■ WORK INSTRUCTIONS
Output exactly the line that includes "(425, 182) = (396, 211): black" and all the lines after it through the end of the listing below, and nothing more.

■ DATA FOR THIS EXERCISE
────

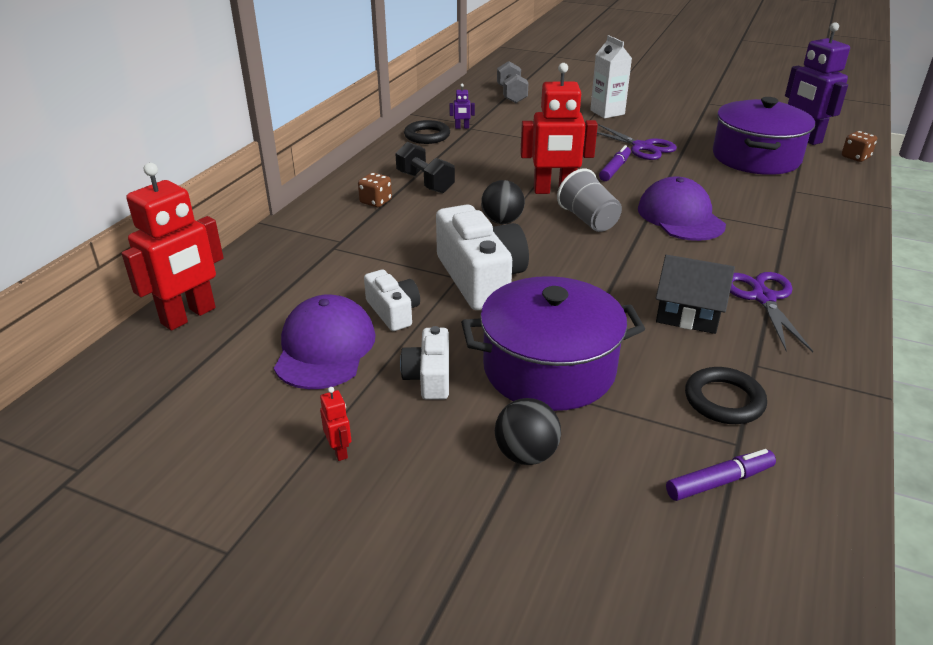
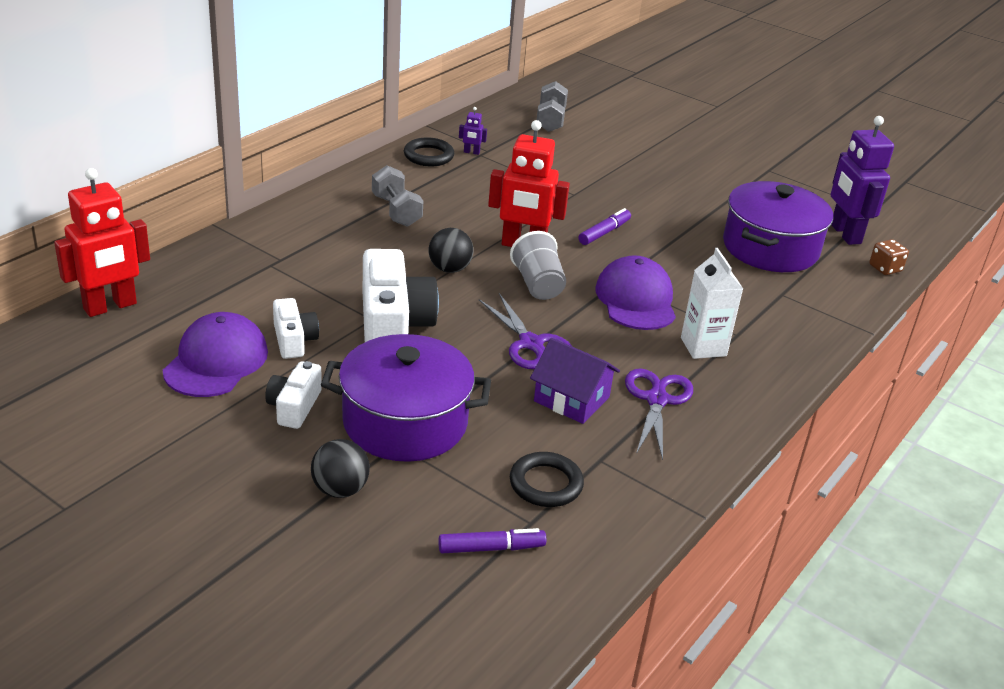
camera: 10 degrees right, 0 degrees up
(339, 451) = (186, 452): red robot -> none
(376, 201) = (335, 223): brown dice -> none
(425, 182) = (396, 211): black dumbbell -> grey dumbbell
(607, 112) = (643, 161): white carton -> white carton (703, 347)
(642, 147) = (652, 212): purple scissors -> purple scissors (531, 343)
(688, 313) = (571, 399): black house -> purple house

────

■ EXPECTED ANSWER
(425, 182) = (396, 211): black dumbbell -> grey dumbbell
(607, 112) = (643, 161): white carton -> white carton (703, 347)
(642, 147) = (652, 212): purple scissors -> purple scissors (531, 343)
(688, 313) = (571, 399): black house -> purple house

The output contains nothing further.